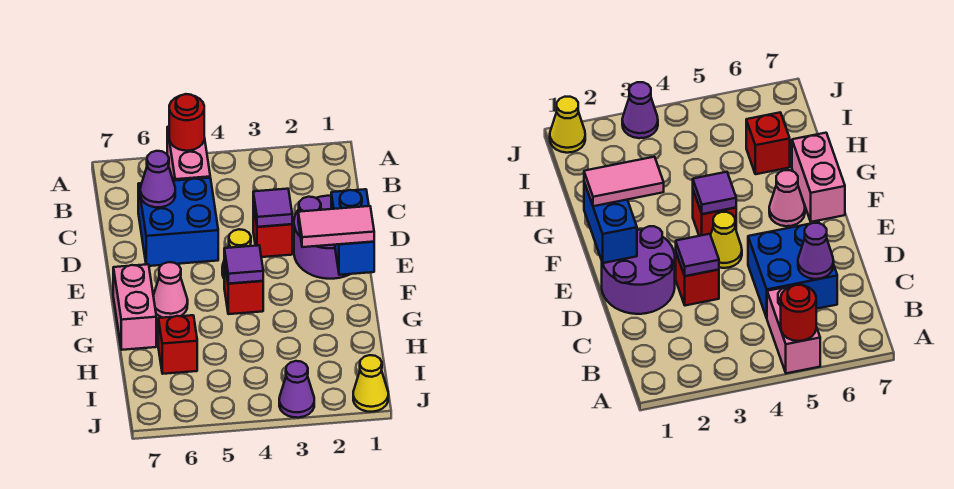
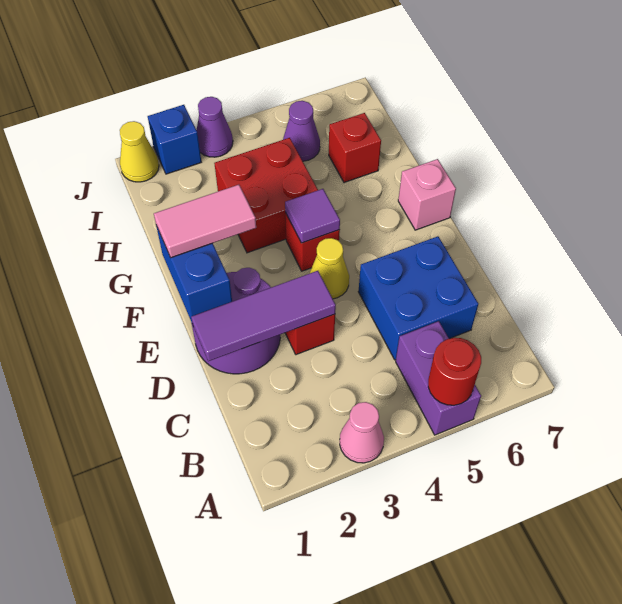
pink brick A5:B5 level 1 -> purple brick A5:B5 level 1
purple cone C6 level 2 -> purple cone I5 level 1
purple tile D3 level 2 -> purple tile D1:D3 level 2
pink cone F6 level 1 -> pink cone A3 level 1
pink brick F7:G7 level 1 -> pink brick F7 level 1
none -> red brick G3:H4 level 1
none -> blue brick J2 level 1

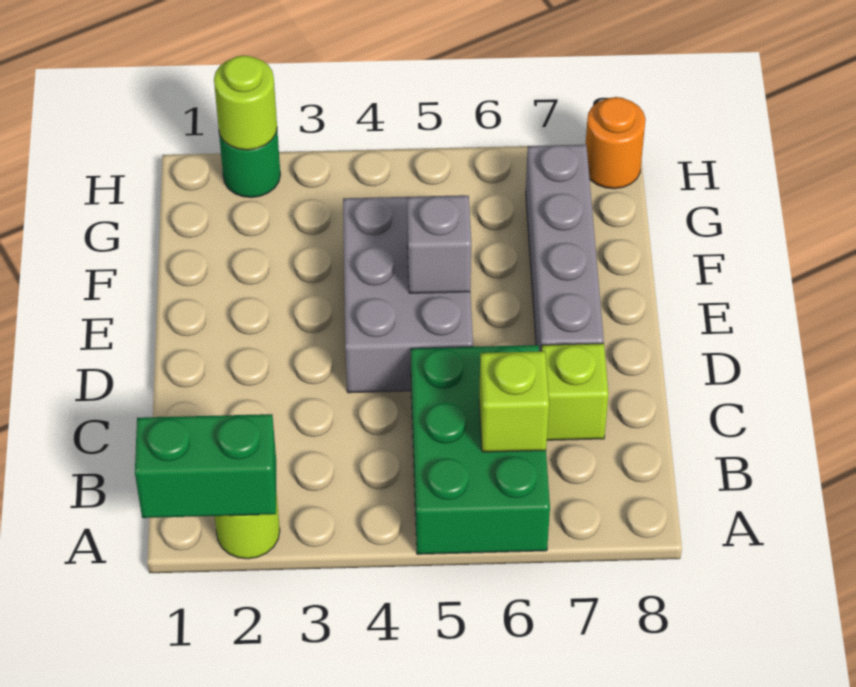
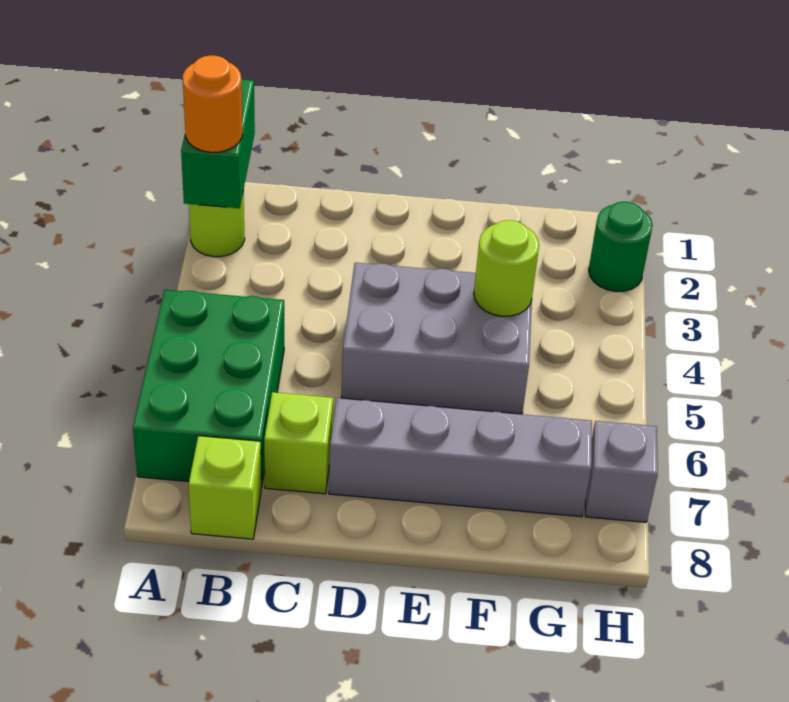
green brick A5:C6 level 1 -> green brick A5:B7 level 1
lime brick B6 level 2 -> lime brick B8 level 1
grey brick E5 level 2 -> grey brick H7 level 1
lime round brick H2 level 2 -> lime round brick F4 level 2
orange round brick H8 level 1 -> orange round brick A2 level 3

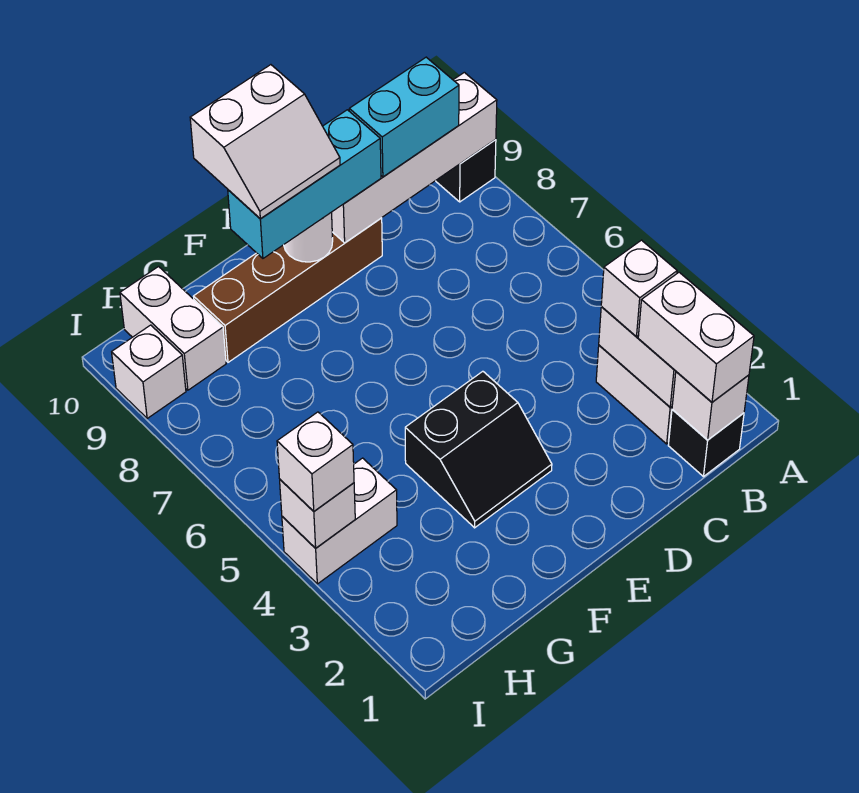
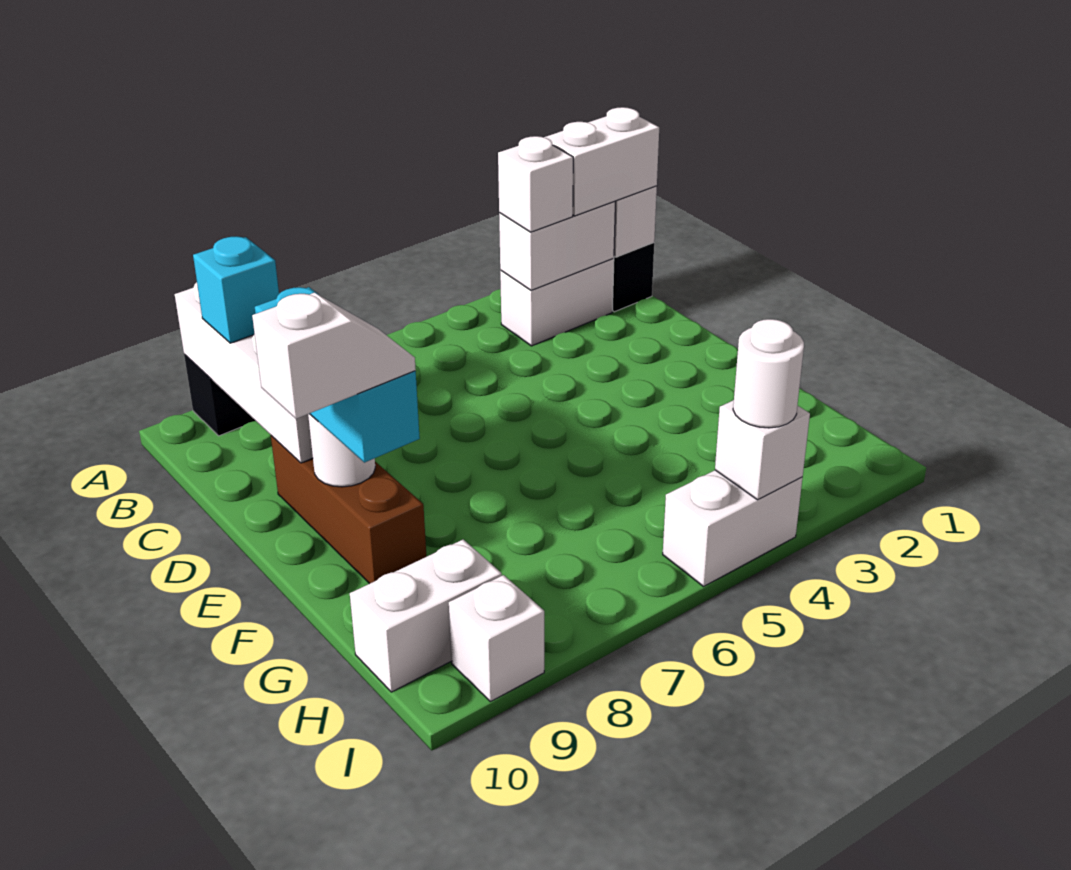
cyan brick B9:C9 level 3 -> cyan brick B9 level 3
brown brick D9:G9 level 1 -> brown brick D9:F9 level 1
black slope E3:F4 level 1 top 4 -> none
white slope E9:F10 level 4 top 10 -> white slope F9:F10 level 4 top 10
white brick H4:I4 level 1 -> white brick I4:I5 level 1
white brick I4 level 3 -> white round brick I4 level 3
______________________________
> _REQUIREMENT_
Nothing but the lines from the one with "lime round brick H2" through the end of the entries above, both included, should be set down, exactly and without pictures.

> _THE COMPLETED TASK_
lime round brick H2 level 2 -> lime round brick F4 level 2
orange round brick H8 level 1 -> orange round brick A2 level 3

cyan brick B9:C9 level 3 -> cyan brick B9 level 3
brown brick D9:G9 level 1 -> brown brick D9:F9 level 1
black slope E3:F4 level 1 top 4 -> none
white slope E9:F10 level 4 top 10 -> white slope F9:F10 level 4 top 10
white brick H4:I4 level 1 -> white brick I4:I5 level 1
white brick I4 level 3 -> white round brick I4 level 3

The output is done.